Write the data from the line containing "Question: I am" through the line containing "You are a photographer standing", inclusive, as a JSON list of strings, one string per line. Skip blank lines and leave the pictures out of the list.

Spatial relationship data
========================================
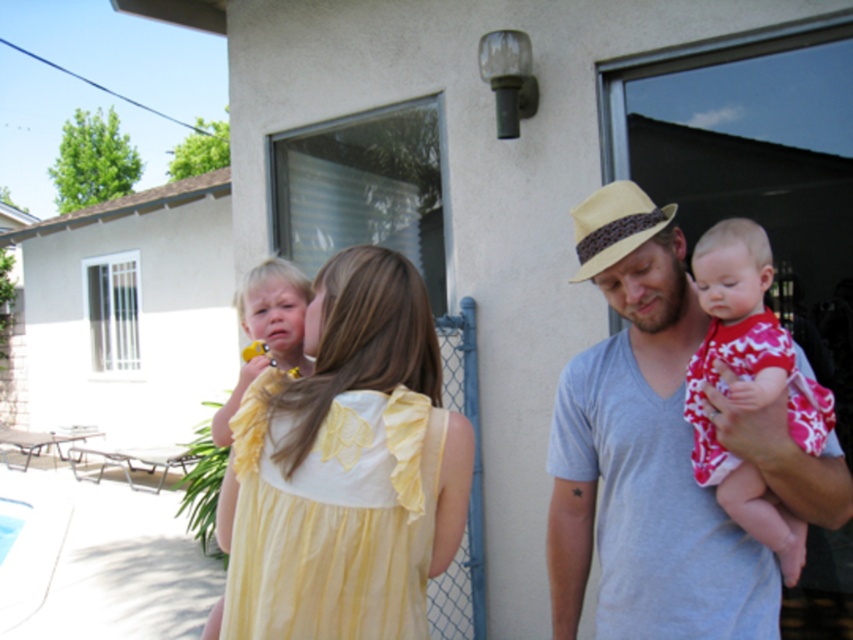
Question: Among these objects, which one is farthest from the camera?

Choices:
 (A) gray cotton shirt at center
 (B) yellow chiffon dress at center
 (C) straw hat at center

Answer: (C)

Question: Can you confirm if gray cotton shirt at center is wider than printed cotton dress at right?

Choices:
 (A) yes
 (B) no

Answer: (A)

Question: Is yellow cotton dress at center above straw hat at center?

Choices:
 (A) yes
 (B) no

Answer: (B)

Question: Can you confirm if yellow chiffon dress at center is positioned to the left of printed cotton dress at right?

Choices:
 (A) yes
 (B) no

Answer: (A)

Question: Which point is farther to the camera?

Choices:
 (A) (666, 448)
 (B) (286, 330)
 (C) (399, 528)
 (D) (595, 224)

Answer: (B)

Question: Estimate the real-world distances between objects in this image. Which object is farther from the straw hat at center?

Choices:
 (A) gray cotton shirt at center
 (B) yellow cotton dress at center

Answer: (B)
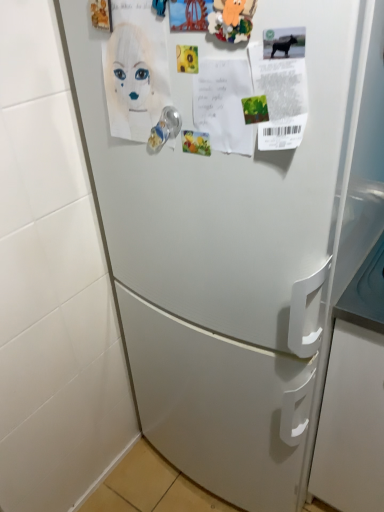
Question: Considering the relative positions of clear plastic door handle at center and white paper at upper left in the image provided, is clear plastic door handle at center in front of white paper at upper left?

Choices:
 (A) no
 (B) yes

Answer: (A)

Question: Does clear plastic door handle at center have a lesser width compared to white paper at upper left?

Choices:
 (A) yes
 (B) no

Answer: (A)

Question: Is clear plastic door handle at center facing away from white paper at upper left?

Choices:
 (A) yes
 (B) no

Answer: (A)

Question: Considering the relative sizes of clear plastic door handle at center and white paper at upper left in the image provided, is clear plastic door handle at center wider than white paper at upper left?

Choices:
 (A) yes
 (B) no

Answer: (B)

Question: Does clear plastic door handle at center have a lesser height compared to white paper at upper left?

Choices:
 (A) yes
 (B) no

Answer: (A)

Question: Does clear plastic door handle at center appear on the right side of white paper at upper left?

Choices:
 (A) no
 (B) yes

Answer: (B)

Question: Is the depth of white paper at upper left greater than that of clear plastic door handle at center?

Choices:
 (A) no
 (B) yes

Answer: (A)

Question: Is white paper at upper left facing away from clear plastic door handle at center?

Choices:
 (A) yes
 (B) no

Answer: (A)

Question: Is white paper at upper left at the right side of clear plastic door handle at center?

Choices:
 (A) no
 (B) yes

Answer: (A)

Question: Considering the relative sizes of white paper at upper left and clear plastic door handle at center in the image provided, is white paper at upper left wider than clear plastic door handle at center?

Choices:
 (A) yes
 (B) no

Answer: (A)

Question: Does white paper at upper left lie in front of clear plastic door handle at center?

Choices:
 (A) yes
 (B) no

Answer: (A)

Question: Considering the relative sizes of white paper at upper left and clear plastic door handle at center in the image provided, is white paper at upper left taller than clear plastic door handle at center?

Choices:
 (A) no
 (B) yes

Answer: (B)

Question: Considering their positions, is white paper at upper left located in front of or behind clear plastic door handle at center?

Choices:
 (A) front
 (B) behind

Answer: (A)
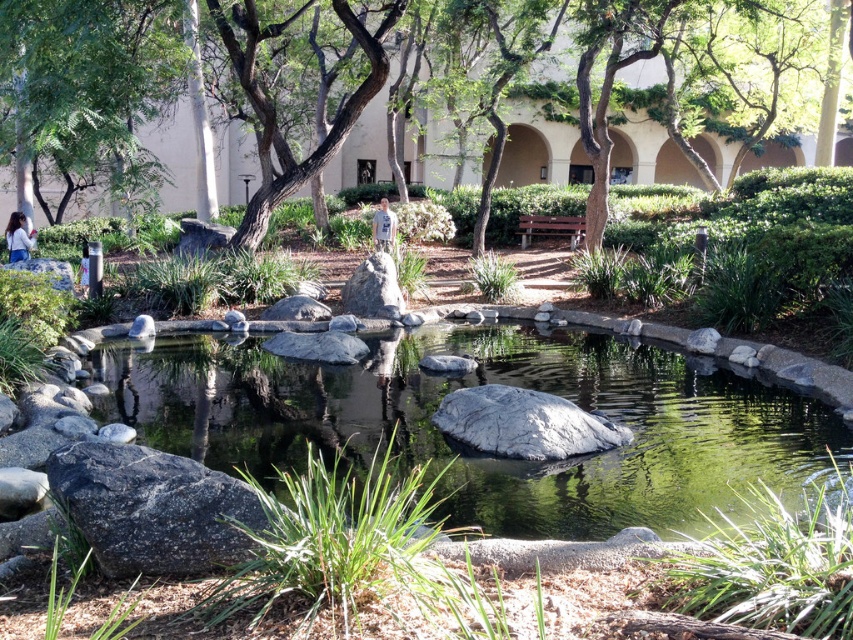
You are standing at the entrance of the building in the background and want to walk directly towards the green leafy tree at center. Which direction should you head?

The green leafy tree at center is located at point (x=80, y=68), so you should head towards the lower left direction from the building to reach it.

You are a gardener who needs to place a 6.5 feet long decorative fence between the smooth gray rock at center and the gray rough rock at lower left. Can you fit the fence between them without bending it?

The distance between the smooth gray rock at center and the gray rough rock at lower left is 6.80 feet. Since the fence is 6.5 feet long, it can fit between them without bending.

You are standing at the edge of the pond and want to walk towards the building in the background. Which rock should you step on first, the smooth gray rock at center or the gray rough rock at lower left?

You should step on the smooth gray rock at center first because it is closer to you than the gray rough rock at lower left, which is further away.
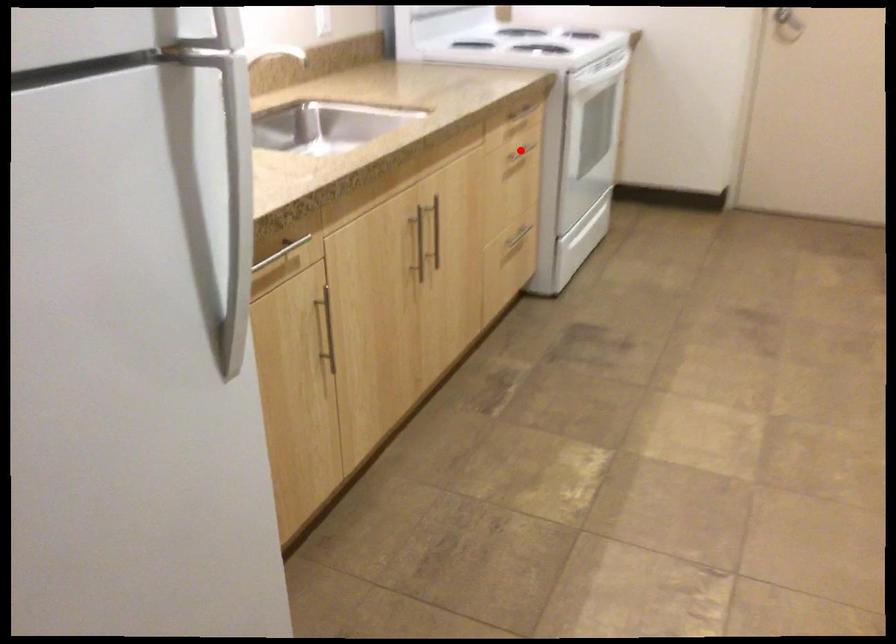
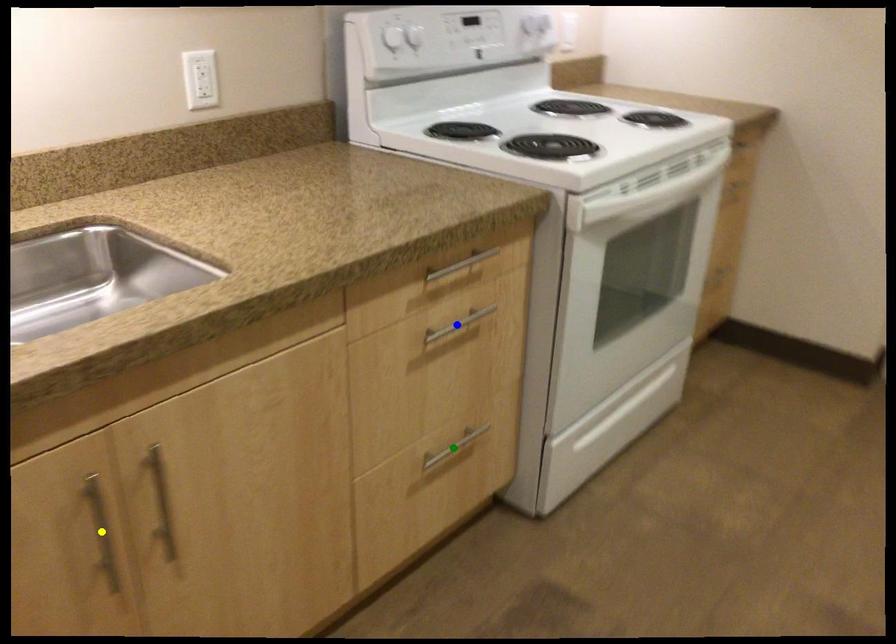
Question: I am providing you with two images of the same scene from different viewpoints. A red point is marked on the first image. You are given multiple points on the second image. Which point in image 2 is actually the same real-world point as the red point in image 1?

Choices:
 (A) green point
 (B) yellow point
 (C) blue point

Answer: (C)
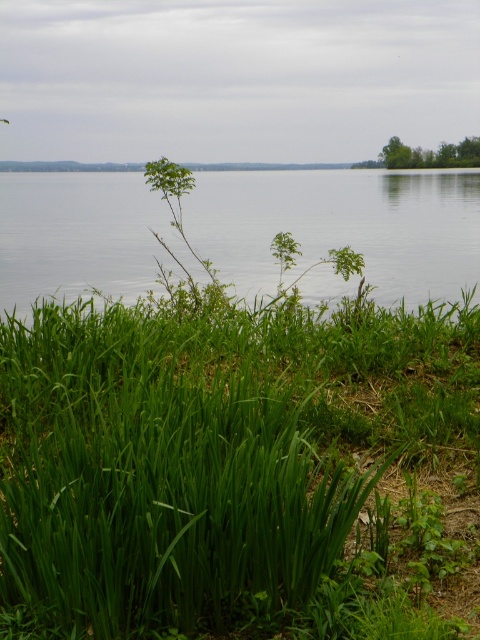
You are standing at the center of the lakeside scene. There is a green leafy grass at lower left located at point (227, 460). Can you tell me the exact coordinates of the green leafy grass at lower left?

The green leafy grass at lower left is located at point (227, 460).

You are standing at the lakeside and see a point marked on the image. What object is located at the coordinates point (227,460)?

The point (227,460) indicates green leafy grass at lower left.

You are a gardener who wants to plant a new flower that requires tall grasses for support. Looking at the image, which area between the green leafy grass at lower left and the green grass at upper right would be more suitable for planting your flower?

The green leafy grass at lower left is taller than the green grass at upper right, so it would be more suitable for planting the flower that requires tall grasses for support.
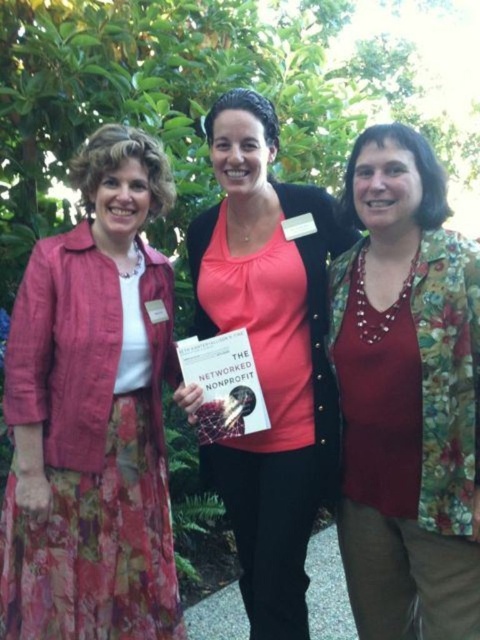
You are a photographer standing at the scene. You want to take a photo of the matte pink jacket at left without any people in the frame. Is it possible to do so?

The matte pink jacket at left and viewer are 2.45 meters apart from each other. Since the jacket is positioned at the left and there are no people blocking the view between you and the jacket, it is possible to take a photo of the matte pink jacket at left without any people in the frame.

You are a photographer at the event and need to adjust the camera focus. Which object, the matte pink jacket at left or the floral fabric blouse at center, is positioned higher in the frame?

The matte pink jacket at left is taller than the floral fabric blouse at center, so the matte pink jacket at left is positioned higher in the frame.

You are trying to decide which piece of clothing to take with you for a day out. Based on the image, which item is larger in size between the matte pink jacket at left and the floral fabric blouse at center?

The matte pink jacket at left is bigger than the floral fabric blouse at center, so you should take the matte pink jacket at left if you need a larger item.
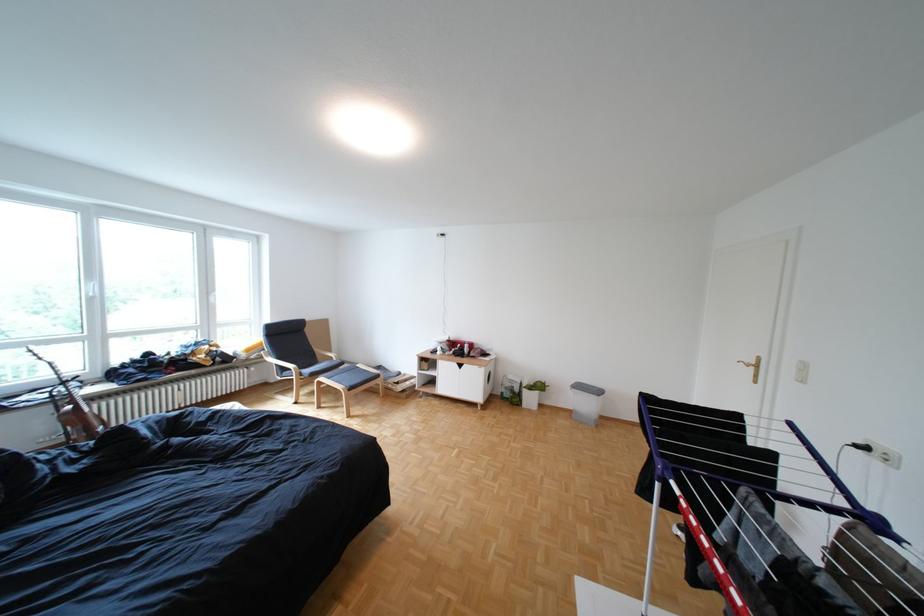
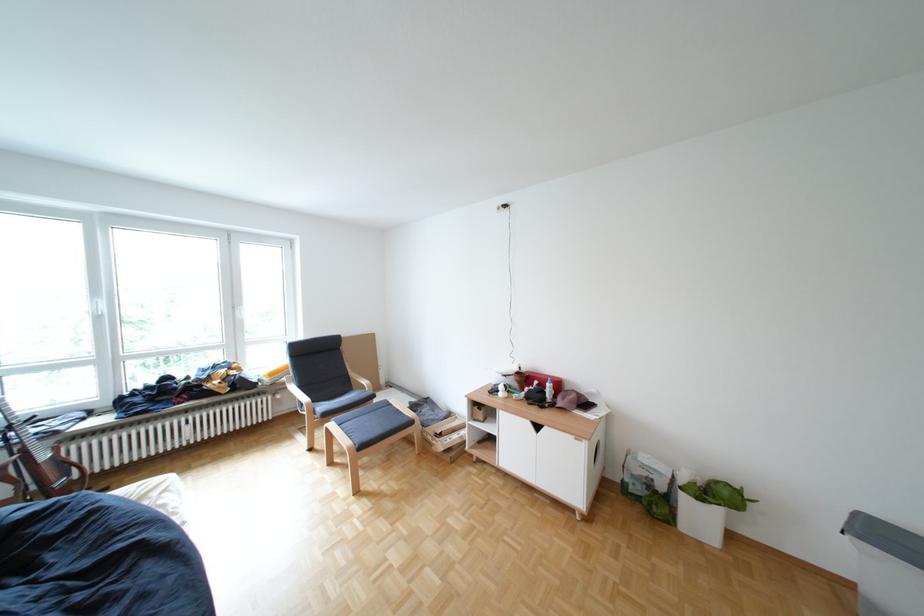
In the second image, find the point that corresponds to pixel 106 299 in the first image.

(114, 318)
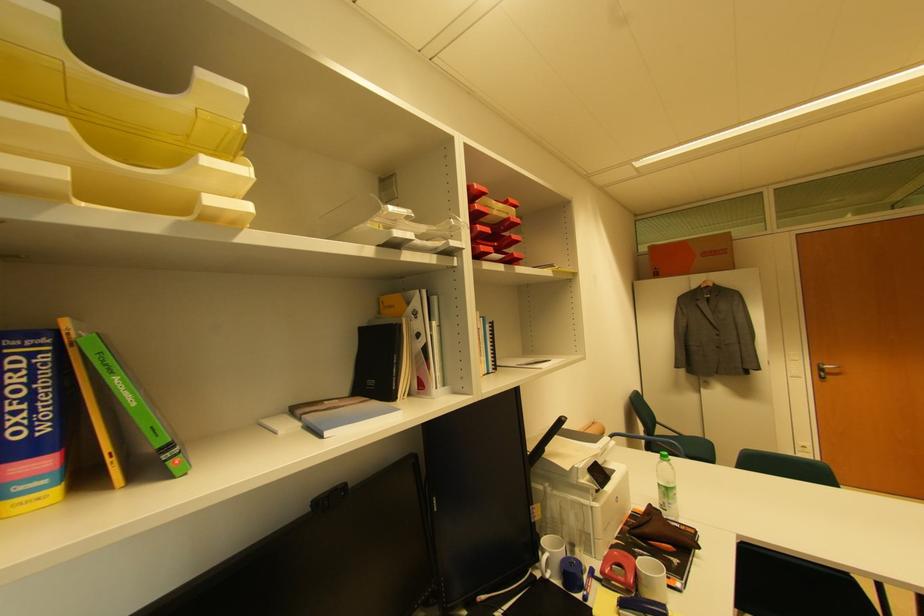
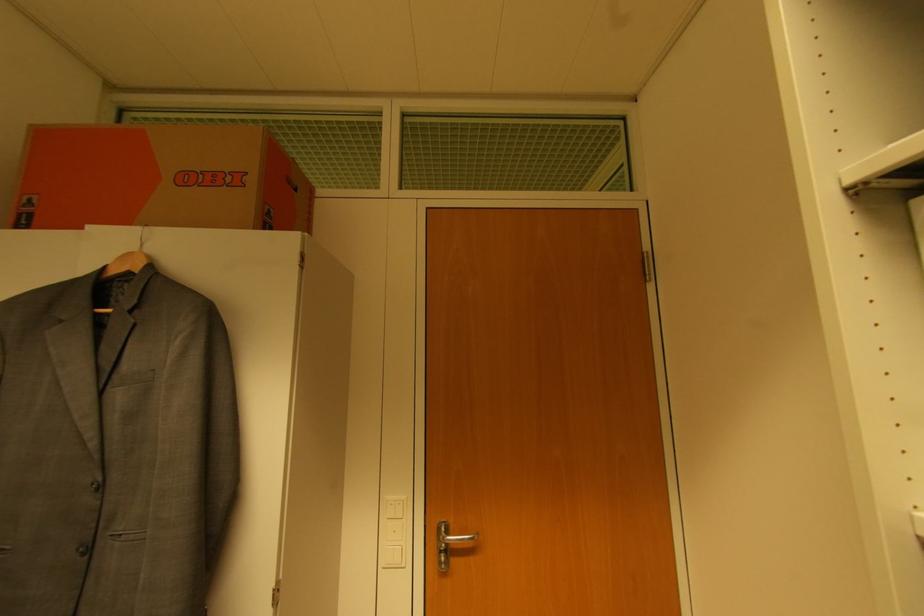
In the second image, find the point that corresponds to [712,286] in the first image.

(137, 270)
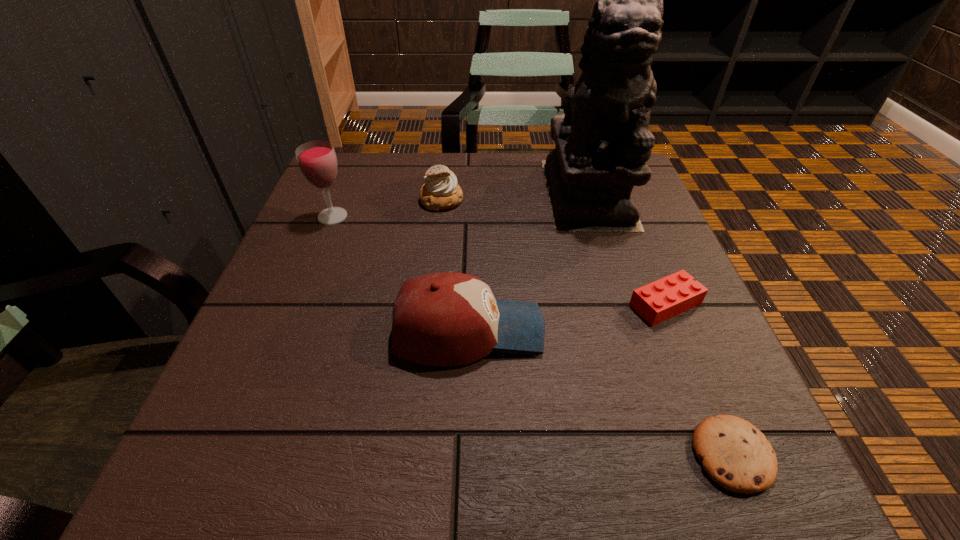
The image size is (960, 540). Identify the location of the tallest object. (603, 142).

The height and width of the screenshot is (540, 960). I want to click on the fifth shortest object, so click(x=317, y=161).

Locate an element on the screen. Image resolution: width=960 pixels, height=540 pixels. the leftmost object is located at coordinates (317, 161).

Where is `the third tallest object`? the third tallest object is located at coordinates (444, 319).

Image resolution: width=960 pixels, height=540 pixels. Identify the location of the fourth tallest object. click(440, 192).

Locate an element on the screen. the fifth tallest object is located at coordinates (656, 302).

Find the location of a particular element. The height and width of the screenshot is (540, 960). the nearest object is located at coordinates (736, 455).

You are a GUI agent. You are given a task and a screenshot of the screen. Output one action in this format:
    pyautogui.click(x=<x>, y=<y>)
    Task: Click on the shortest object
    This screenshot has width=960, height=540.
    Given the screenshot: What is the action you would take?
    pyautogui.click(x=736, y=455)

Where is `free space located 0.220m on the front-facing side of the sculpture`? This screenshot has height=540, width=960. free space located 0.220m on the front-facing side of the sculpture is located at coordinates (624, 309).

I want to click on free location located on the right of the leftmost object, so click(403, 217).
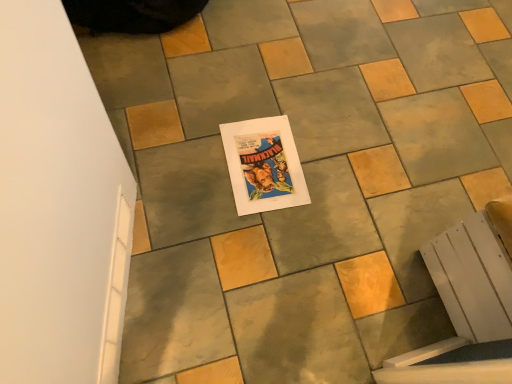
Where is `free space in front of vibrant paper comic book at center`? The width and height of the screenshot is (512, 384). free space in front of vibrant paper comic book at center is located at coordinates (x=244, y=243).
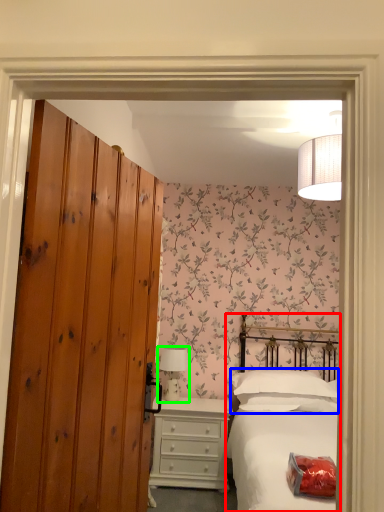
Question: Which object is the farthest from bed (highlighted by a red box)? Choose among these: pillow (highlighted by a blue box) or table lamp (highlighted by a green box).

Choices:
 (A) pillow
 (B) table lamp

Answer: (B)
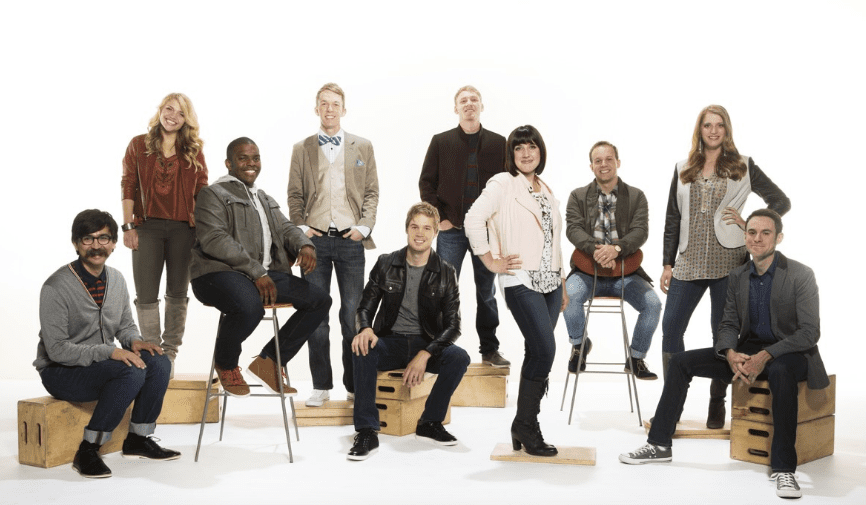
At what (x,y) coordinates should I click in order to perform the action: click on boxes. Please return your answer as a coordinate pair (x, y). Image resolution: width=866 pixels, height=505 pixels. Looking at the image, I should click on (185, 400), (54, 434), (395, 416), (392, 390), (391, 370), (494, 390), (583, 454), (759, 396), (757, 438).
========================================
» **ANSWER IN FULL**
[
  "Question: I am providing you with two images of the same scene from different viewpoints. A red point is marked on the first image. You are given multiple points on the second image. Which point in image 2 is actually the same real-world point as the red point in image 1?",
  "Choices:",
  " (A) green point",
  " (B) yellow point",
  " (C) blue point",
  "Answer: (C)",
  "You are standing at the center of the lakeside scene. There is a green leafy grass at lower left located at point (227, 460). Can you tell me the exact coordinates of the green leafy grass at lower left?",
  "The green leafy grass at lower left is located at point (227, 460).",
  "You are standing at the lakeside and see a point marked on the image. What object is located at the coordinates point (227,460)?",
  "The point (227,460) indicates green leafy grass at lower left.",
  "You are a gardener who wants to plant a new flower that requires tall grasses for support. Looking at the image, which area between the green leafy grass at lower left and the green grass at upper right would be more suitable for planting your flower?",
  "The green leafy grass at lower left is taller than the green grass at upper right, so it would be more suitable for planting the flower that requires tall grasses for support.",
  "You are a photographer standing at the scene. You want to take a photo of the matte pink jacket at left without any people in the frame. Is it possible to do so?"
]